• **Given records**:

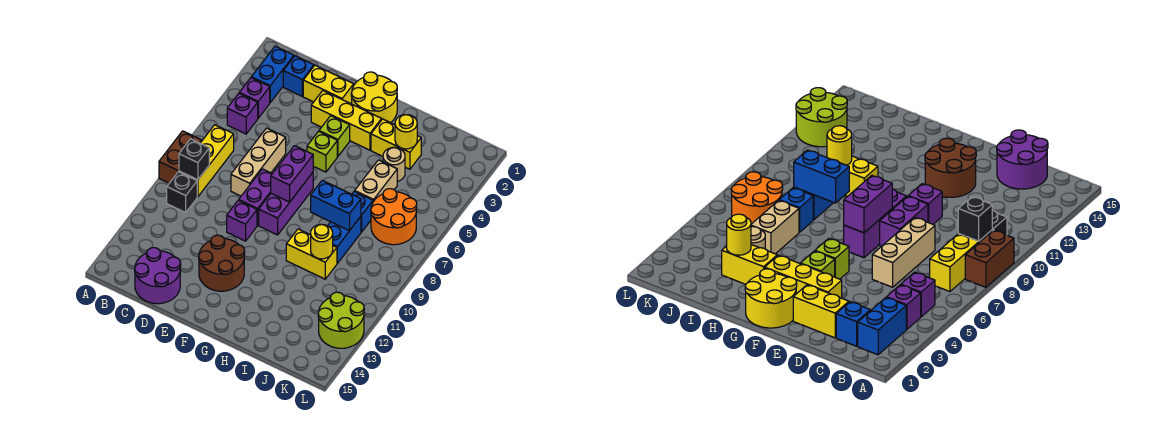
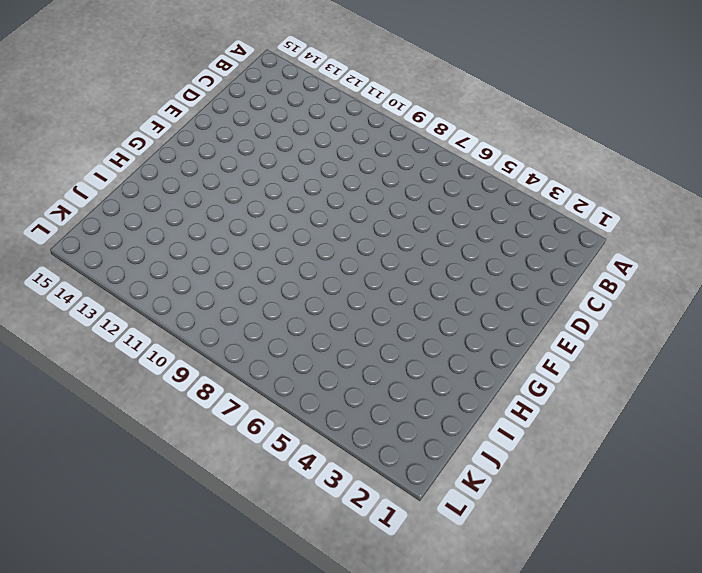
none -> brown brick A8:A9 level 1
none -> blue brick B2:B3 level 1
none -> purple brick B4 level 1
none -> purple brick B5 level 1

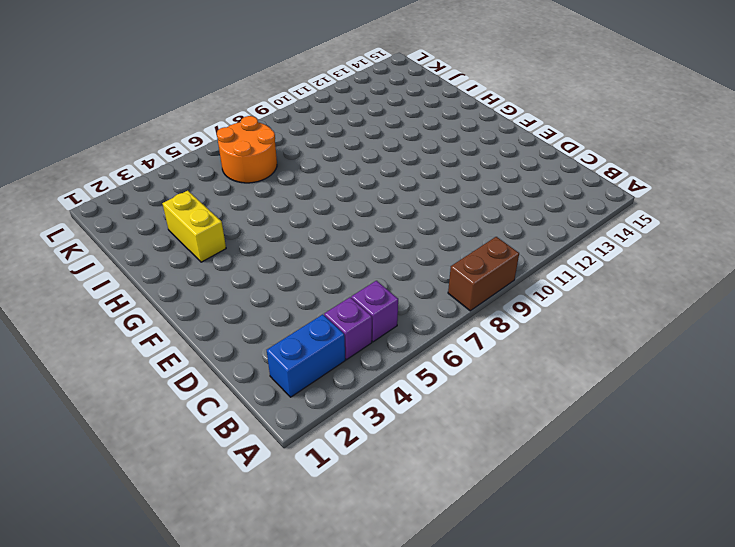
none -> yellow brick B7:B9 level 1
none -> black brick B10 level 1
none -> blue brick C2 level 1
none -> purple round brick C14:D15 level 1

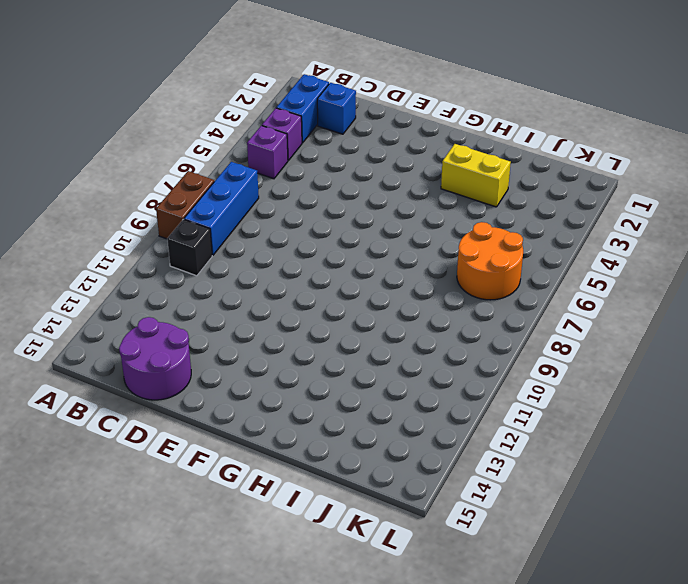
blue brick B7:B9 level 1 -> yellow brick B7:B9 level 1
none -> yellow brick D2:E2 level 1
none -> tan brick D6:D8 level 1
none -> yellow brick E3:G3 level 1
none -> purple brick E8:E9 level 1

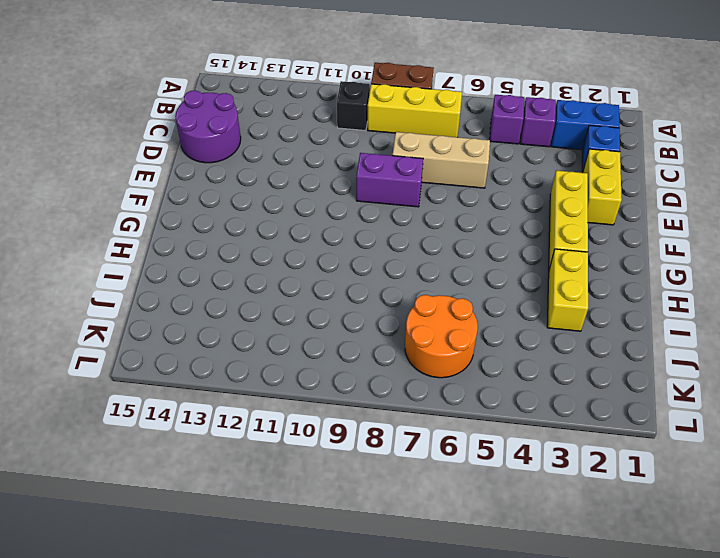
none -> purple brick E10 level 1
none -> brown round brick E12:F13 level 1
none -> yellow round brick F1:G2 level 1
none -> lime brick F4 level 1

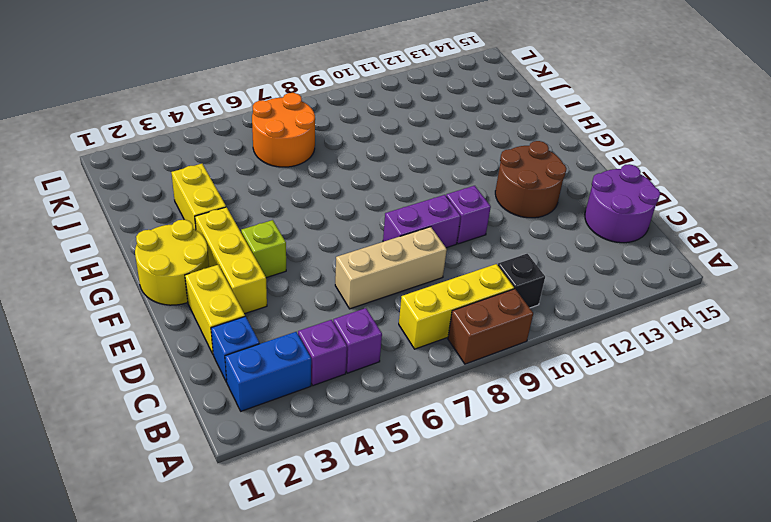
none -> lime brick F5 level 1
none -> purple brick F7:F9 level 1
none -> yellow brick H10:I10 level 1
none -> tan round brick I4 level 1

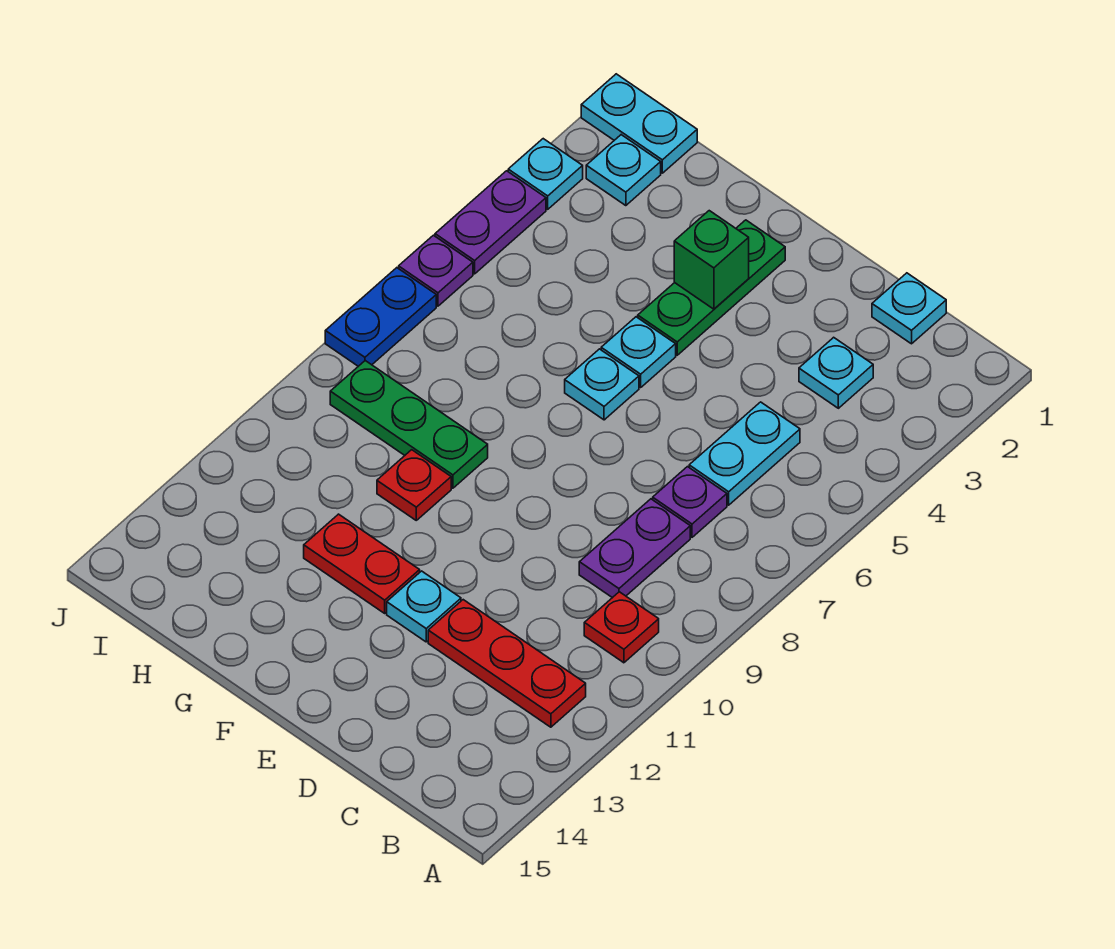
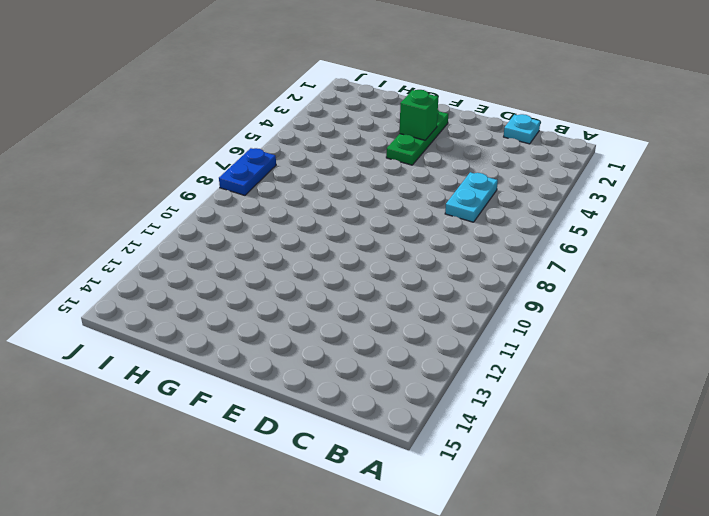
none -> red plate B10 level 1
none -> red plate B12:D12 level 1
none -> cyan plate C3 level 1

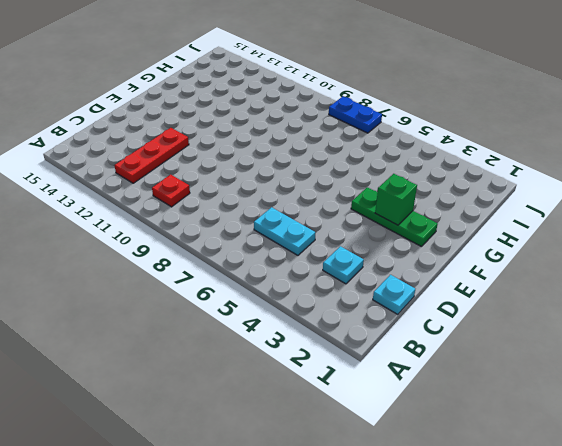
none -> purple plate C7 level 1
none -> purple plate C8:C9 level 1
none -> cyan plate E12 level 1

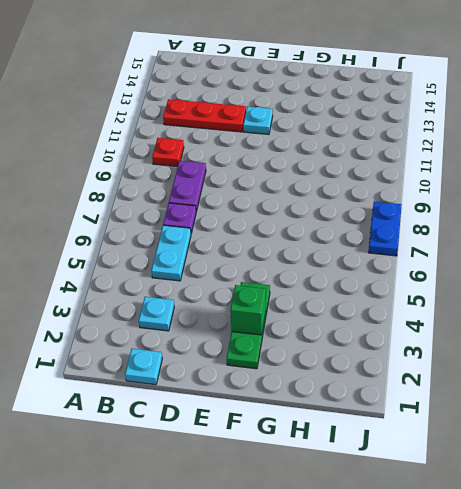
none -> cyan plate F5 level 1
none -> cyan plate F6 level 1
none -> red plate F12:G12 level 1

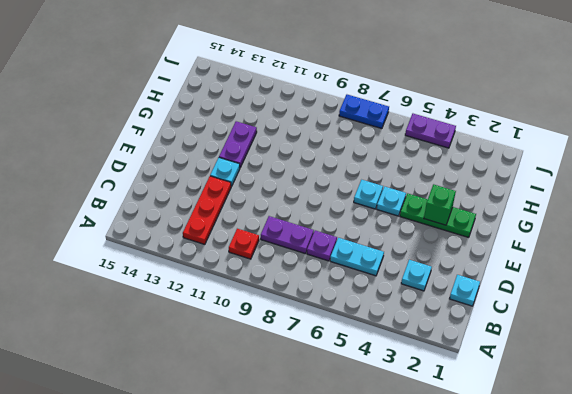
purple plate F12:G12 level 1 -> red plate F12:G12 level 1
none -> green plate G9:I9 level 1
none -> red plate G10 level 1
none -> cyan plate I1:J1 level 1

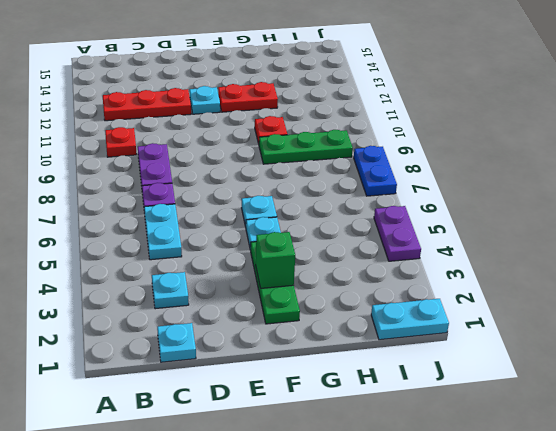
none -> cyan plate I2 level 1
none -> cyan plate J3 level 1
none -> purple plate J6 level 1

• **Work task**:
Copy every line of the data word for word, omitting the images.

• **Solution to the exercise**:
none -> brown brick A8:A9 level 1
none -> blue brick B2:B3 level 1
none -> purple brick B4 level 1
none -> purple brick B5 level 1

none -> yellow brick B7:B9 level 1
none -> black brick B10 level 1
none -> blue brick C2 level 1
none -> purple round brick C14:D15 level 1

blue brick B7:B9 level 1 -> yellow brick B7:B9 level 1
none -> yellow brick D2:E2 level 1
none -> tan brick D6:D8 level 1
none -> yellow brick E3:G3 level 1
none -> purple brick E8:E9 level 1

none -> purple brick E10 level 1
none -> brown round brick E12:F13 level 1
none -> yellow round brick F1:G2 level 1
none -> lime brick F4 level 1

none -> lime brick F5 level 1
none -> purple brick F7:F9 level 1
none -> yellow brick H10:I10 level 1
none -> tan round brick I4 level 1

none -> red plate B10 level 1
none -> red plate B12:D12 level 1
none -> cyan plate C3 level 1

none -> purple plate C7 level 1
none -> purple plate C8:C9 level 1
none -> cyan plate E12 level 1

none -> cyan plate F5 level 1
none -> cyan plate F6 level 1
none -> red plate F12:G12 level 1

purple plate F12:G12 level 1 -> red plate F12:G12 level 1
none -> green plate G9:I9 level 1
none -> red plate G10 level 1
none -> cyan plate I1:J1 level 1

none -> cyan plate I2 level 1
none -> cyan plate J3 level 1
none -> purple plate J6 level 1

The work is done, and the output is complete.